Please repeat everything from the start of the items down through the line containing "Question: Considering the", including both ends.

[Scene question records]

☆ ☆ ☆

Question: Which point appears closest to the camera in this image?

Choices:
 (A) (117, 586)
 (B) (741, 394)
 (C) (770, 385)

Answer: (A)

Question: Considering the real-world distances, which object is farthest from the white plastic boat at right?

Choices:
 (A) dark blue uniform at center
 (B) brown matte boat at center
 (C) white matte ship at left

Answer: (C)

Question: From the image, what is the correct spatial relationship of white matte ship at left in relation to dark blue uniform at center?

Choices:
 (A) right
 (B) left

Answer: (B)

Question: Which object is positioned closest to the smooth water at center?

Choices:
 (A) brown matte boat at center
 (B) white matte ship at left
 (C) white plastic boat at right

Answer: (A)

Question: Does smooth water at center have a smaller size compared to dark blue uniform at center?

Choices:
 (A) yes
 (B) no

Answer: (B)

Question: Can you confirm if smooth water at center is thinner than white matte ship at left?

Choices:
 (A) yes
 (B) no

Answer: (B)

☆ ☆ ☆

- Written response
Question: Which point appears closest to the camera in this image?

Choices:
 (A) (117, 586)
 (B) (741, 394)
 (C) (770, 385)

Answer: (A)

Question: Considering the real-world distances, which object is farthest from the white plastic boat at right?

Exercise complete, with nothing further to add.